[Dataset excerpts]
::::::

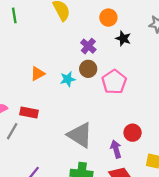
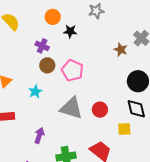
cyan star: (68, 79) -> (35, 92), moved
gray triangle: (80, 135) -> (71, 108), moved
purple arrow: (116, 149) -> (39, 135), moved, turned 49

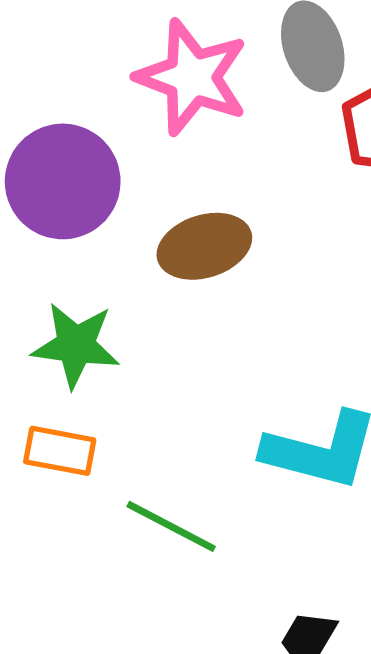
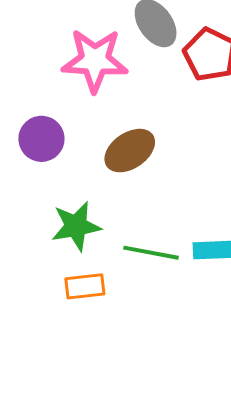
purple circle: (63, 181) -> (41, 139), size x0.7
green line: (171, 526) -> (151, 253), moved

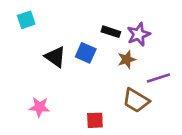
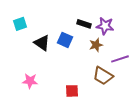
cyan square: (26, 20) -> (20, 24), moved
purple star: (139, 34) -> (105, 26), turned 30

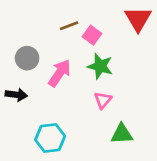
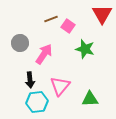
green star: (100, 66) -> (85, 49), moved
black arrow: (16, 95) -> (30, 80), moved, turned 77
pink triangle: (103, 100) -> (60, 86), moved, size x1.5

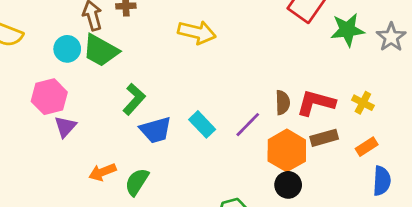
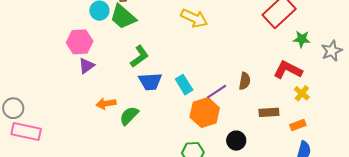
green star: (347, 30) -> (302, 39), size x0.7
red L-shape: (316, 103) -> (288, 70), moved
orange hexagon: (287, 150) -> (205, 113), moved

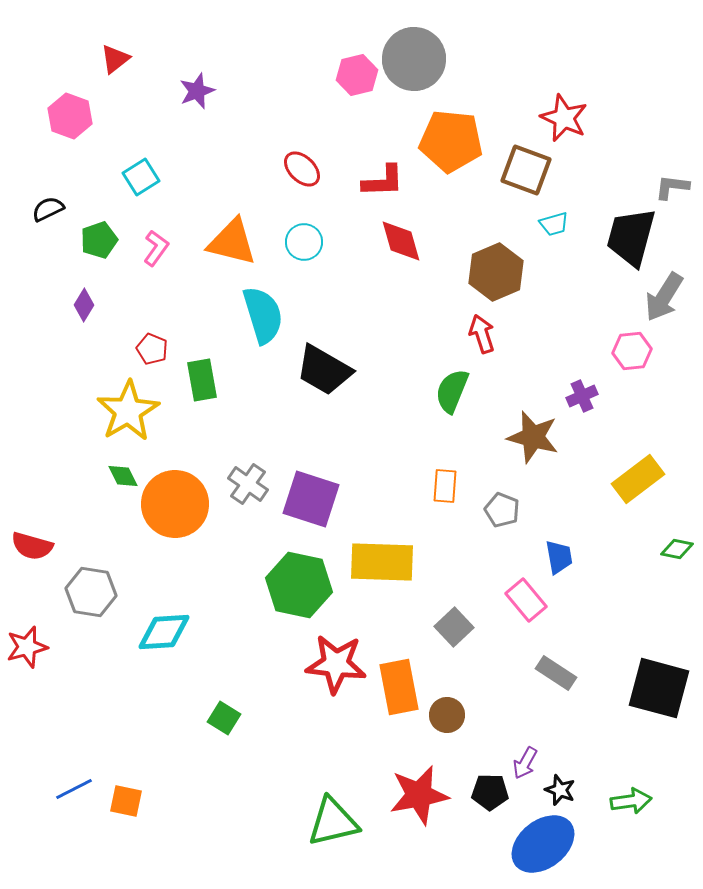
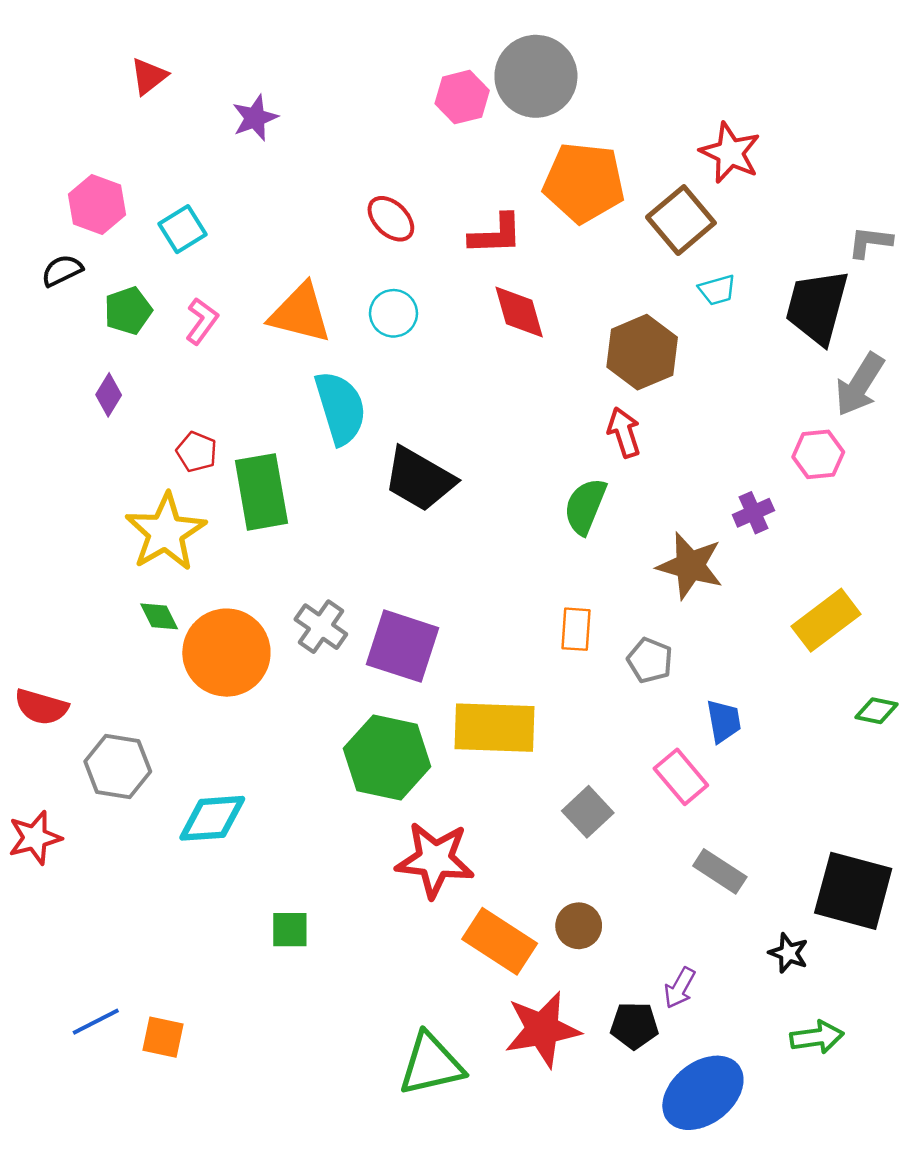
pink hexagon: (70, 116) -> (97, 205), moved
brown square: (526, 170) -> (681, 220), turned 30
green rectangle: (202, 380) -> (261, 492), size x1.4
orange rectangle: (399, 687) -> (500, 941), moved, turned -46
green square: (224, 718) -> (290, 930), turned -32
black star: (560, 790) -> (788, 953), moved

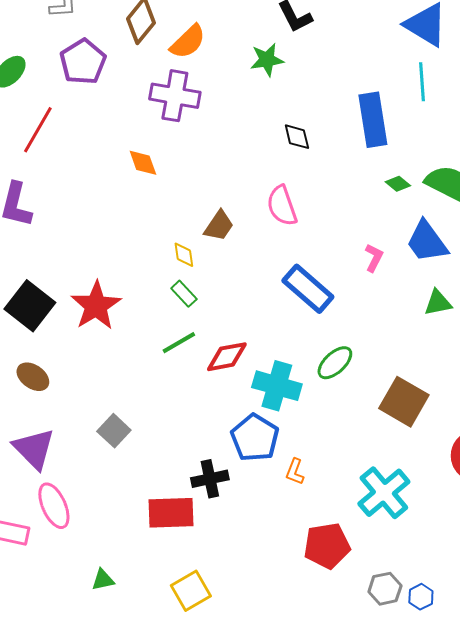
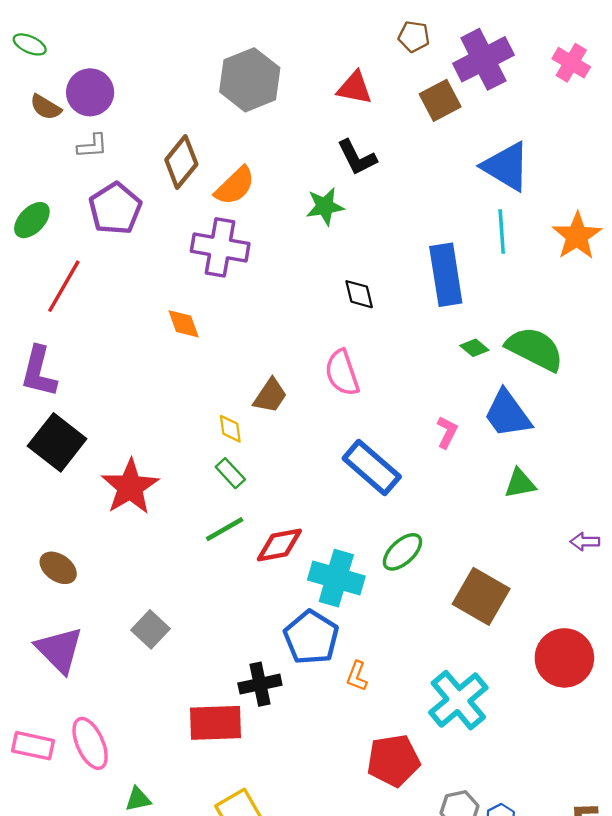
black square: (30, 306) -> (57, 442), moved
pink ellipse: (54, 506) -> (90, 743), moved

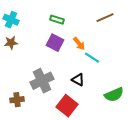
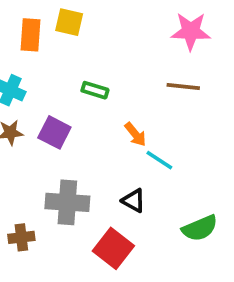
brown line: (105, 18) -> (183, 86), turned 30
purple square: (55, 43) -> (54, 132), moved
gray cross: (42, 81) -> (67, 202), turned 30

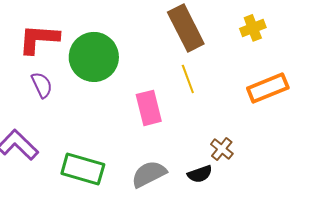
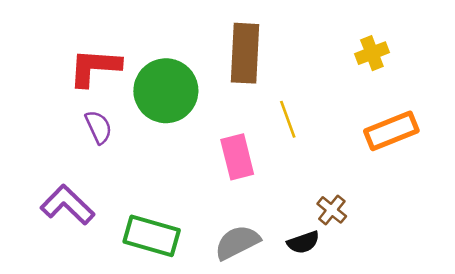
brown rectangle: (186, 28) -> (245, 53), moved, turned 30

::::::

Exercise requirements - Gather each line in the data that holds the string "cyan".

Response to this exercise -
cyan star: (68, 79) -> (35, 92), moved
cyan square: (26, 20) -> (20, 24), moved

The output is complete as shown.